GOAL OF THE EXERCISE
Every line below that contains the word "plus" must be copied.
== Segment start ==
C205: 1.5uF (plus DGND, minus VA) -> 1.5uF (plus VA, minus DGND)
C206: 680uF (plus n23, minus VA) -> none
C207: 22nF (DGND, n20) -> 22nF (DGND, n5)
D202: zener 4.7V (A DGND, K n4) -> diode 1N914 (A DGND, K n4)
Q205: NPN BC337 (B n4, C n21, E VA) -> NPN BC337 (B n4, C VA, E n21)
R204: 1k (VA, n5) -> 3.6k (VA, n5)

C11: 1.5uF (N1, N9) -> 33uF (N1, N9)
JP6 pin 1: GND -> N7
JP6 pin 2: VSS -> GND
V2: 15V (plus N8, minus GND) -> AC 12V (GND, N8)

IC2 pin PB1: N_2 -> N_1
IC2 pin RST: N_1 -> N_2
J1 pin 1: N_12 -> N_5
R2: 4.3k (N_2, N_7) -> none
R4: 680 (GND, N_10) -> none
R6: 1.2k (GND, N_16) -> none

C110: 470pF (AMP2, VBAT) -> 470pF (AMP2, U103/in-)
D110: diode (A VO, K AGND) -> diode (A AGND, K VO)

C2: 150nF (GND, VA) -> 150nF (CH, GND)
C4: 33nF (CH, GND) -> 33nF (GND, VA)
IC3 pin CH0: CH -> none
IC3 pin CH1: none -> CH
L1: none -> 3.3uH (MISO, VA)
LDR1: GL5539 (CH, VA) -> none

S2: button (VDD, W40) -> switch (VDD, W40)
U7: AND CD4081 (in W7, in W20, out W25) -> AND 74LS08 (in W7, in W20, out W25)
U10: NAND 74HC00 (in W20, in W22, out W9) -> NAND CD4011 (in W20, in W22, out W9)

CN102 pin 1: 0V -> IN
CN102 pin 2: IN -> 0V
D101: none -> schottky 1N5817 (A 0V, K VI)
== Segment end ==
WRITTEN ANSWER
C205: 1.5uF (plus DGND, minus VA) -> 1.5uF (plus VA, minus DGND)
C206: 680uF (plus n23, minus VA) -> none
V2: 15V (plus N8, minus GND) -> AC 12V (GND, N8)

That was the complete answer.